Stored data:
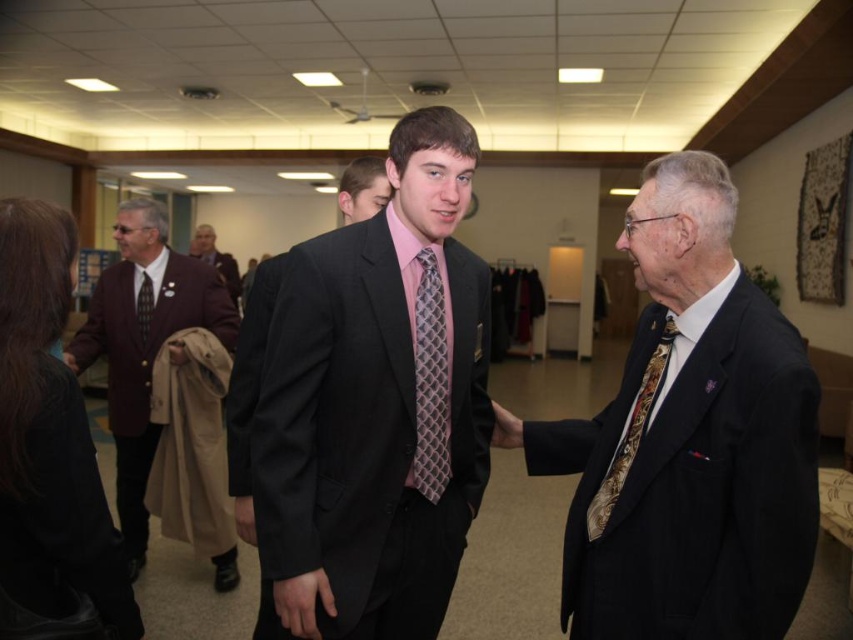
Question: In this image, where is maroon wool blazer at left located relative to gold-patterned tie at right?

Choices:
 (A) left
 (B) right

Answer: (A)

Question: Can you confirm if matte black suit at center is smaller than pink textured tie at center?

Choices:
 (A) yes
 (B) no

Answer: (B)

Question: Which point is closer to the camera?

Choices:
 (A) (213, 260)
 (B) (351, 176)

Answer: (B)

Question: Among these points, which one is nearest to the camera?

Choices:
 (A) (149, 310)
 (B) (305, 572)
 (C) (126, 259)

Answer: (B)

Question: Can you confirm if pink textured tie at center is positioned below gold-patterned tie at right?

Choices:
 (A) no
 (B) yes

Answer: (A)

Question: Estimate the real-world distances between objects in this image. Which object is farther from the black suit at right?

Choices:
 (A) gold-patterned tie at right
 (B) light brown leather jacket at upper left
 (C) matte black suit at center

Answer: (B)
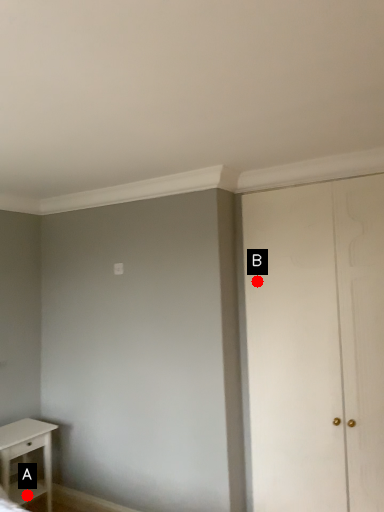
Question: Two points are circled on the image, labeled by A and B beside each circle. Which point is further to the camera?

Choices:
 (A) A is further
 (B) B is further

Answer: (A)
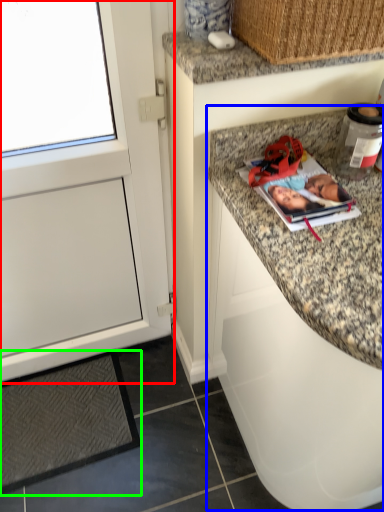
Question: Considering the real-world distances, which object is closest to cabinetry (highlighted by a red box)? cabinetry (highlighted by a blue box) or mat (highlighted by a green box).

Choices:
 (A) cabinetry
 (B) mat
---
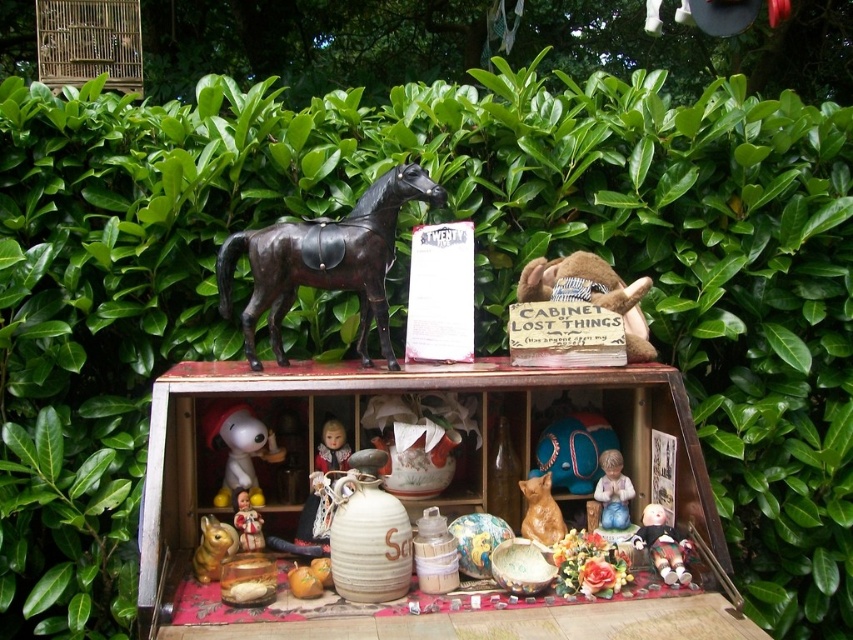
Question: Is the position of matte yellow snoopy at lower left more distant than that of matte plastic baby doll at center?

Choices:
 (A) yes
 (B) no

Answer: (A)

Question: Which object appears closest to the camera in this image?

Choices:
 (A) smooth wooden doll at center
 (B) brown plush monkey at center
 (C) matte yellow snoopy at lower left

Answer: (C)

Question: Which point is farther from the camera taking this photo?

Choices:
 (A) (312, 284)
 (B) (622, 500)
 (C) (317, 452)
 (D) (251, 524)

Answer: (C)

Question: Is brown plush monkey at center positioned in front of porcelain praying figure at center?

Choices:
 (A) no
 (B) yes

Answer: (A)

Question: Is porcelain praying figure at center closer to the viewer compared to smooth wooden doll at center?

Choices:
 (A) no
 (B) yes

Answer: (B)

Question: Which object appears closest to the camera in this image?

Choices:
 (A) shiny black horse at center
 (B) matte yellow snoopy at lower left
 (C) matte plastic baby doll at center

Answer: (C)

◆ **Task brief**: Set down the material word for word, from the line containing "Question: In this" through the line containing "(B) B is further", including both of those lines. Omit the pictures from your answer.

◆ **Reply**:
Question: In this image, where is maroon wool blazer at left located relative to gold-patterned tie at right?

Choices:
 (A) left
 (B) right

Answer: (A)

Question: Can you confirm if matte black suit at center is smaller than pink textured tie at center?

Choices:
 (A) yes
 (B) no

Answer: (B)

Question: Which point is closer to the camera?

Choices:
 (A) (213, 260)
 (B) (351, 176)

Answer: (B)

Question: Among these points, which one is nearest to the camera?

Choices:
 (A) (149, 310)
 (B) (305, 572)
 (C) (126, 259)

Answer: (B)

Question: Can you confirm if pink textured tie at center is positioned below gold-patterned tie at right?

Choices:
 (A) no
 (B) yes

Answer: (A)

Question: Estimate the real-world distances between objects in this image. Which object is farther from the black suit at right?

Choices:
 (A) gold-patterned tie at right
 (B) light brown leather jacket at upper left
 (C) matte black suit at center

Answer: (B)
Question: Two points are circled on the image, labeled by A and B beside each circle. Which point is further to the camera?

Choices:
 (A) A is further
 (B) B is further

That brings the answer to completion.